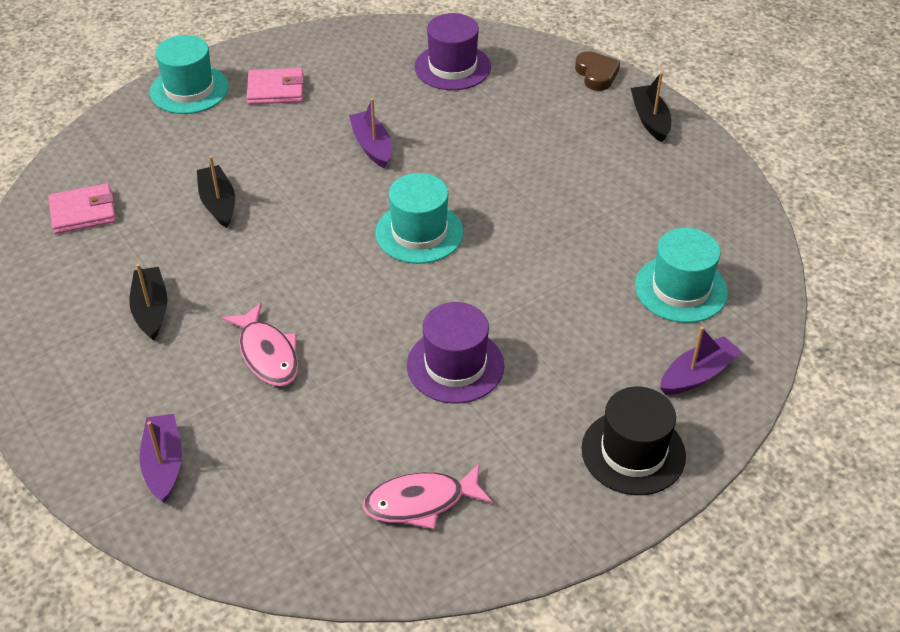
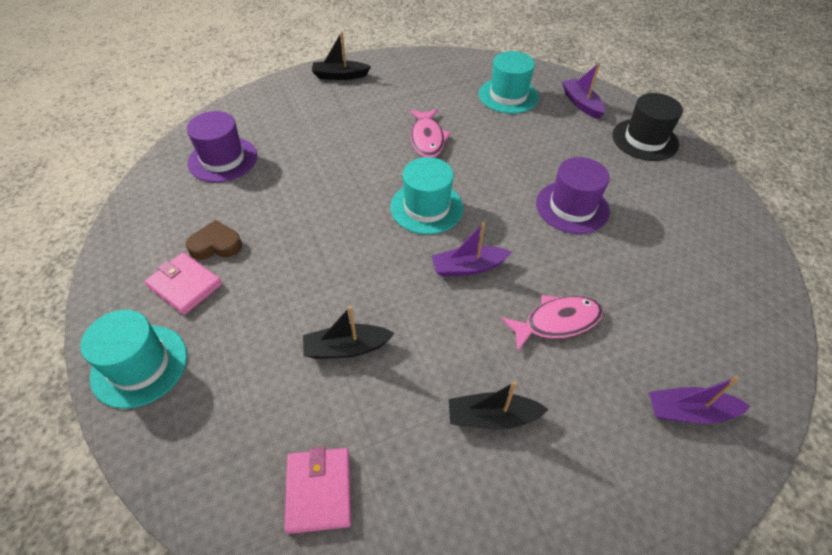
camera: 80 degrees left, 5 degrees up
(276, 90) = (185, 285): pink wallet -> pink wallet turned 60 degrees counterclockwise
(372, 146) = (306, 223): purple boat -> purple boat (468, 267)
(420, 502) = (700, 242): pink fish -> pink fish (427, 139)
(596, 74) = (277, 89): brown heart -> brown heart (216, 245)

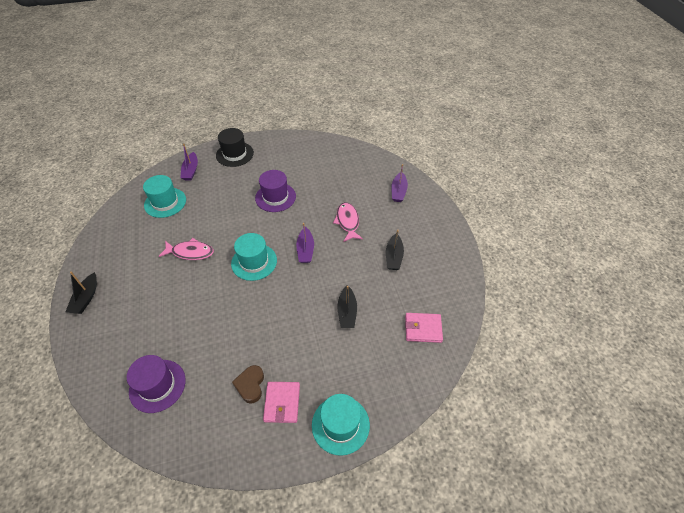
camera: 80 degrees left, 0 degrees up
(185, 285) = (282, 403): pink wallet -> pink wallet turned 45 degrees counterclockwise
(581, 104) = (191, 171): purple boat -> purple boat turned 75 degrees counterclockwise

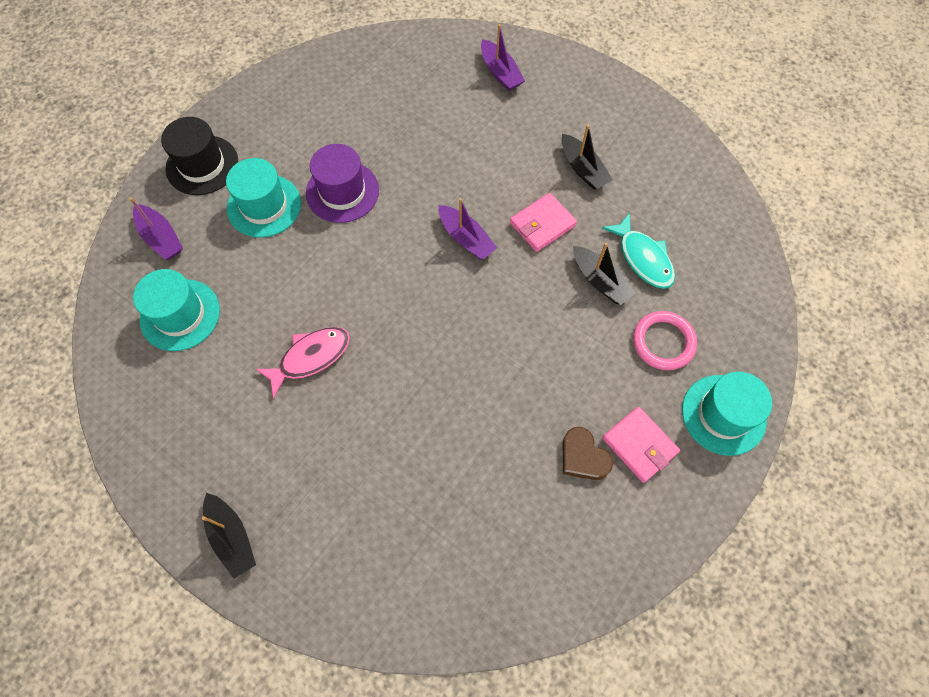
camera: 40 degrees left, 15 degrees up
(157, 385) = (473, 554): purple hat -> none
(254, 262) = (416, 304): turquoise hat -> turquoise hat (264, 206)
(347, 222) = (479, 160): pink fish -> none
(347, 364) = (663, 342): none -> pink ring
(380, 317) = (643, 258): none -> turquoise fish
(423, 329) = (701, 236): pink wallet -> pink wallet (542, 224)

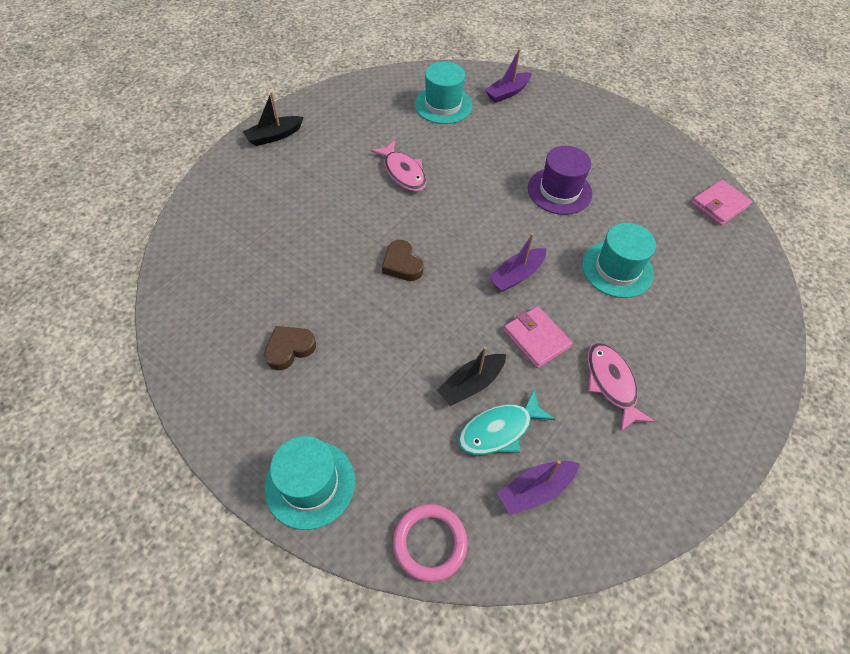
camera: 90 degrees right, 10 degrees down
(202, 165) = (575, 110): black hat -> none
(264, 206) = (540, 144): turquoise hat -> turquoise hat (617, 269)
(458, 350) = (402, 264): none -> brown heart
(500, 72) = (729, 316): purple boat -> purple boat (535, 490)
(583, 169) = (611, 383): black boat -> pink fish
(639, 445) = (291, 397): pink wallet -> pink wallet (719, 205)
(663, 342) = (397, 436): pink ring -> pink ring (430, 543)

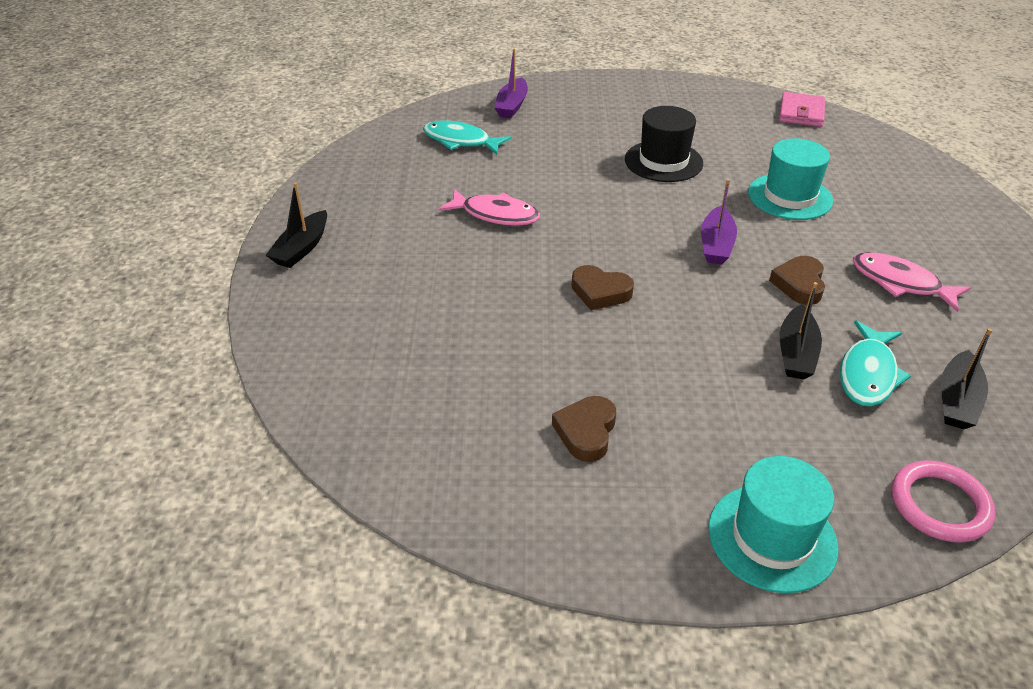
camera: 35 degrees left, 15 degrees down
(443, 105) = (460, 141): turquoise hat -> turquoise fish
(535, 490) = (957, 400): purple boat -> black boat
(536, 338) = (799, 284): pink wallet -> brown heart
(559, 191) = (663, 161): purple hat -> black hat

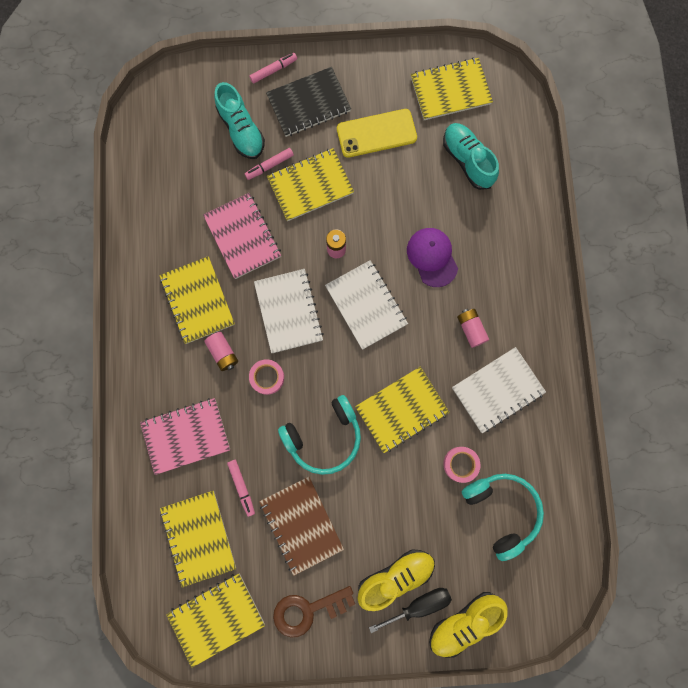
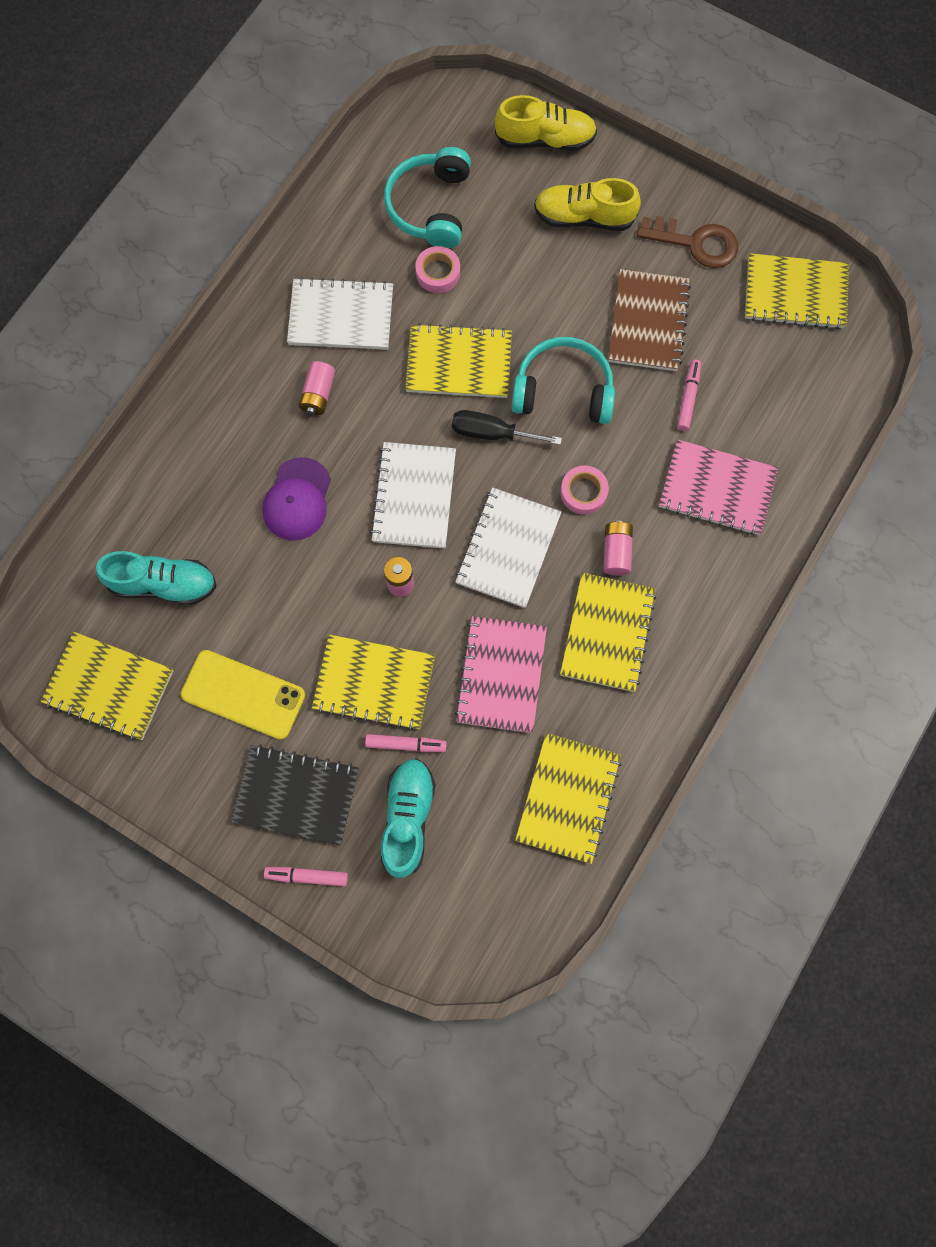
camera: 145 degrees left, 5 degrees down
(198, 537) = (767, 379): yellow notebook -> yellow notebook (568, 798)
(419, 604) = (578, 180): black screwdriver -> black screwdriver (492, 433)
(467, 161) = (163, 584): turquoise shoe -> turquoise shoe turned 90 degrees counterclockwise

- **EXERCISE DETAILS**
What is needed is a word-for-word copy of the lines from the start of the data to the line with "(202, 165) = (575, 110): black hat -> none", inclusive, with no pictures in it.

- **OUTPUT OF THE TASK**
camera: 80 degrees left, 5 degrees up
(276, 90) = (185, 285): pink wallet -> pink wallet turned 60 degrees counterclockwise
(372, 146) = (306, 223): purple boat -> purple boat (468, 267)
(420, 502) = (700, 242): pink fish -> pink fish (427, 139)
(596, 74) = (277, 89): brown heart -> brown heart (216, 245)

camera: 80 degrees left, 0 degrees up
(185, 285) = (282, 403): pink wallet -> pink wallet turned 45 degrees counterclockwise
(581, 104) = (191, 171): purple boat -> purple boat turned 75 degrees counterclockwise

camera: 40 degrees left, 15 degrees up
(157, 385) = (473, 554): purple hat -> none
(254, 262) = (416, 304): turquoise hat -> turquoise hat (264, 206)
(347, 222) = (479, 160): pink fish -> none
(347, 364) = (663, 342): none -> pink ring
(380, 317) = (643, 258): none -> turquoise fish
(423, 329) = (701, 236): pink wallet -> pink wallet (542, 224)

camera: 90 degrees right, 10 degrees down
(202, 165) = (575, 110): black hat -> none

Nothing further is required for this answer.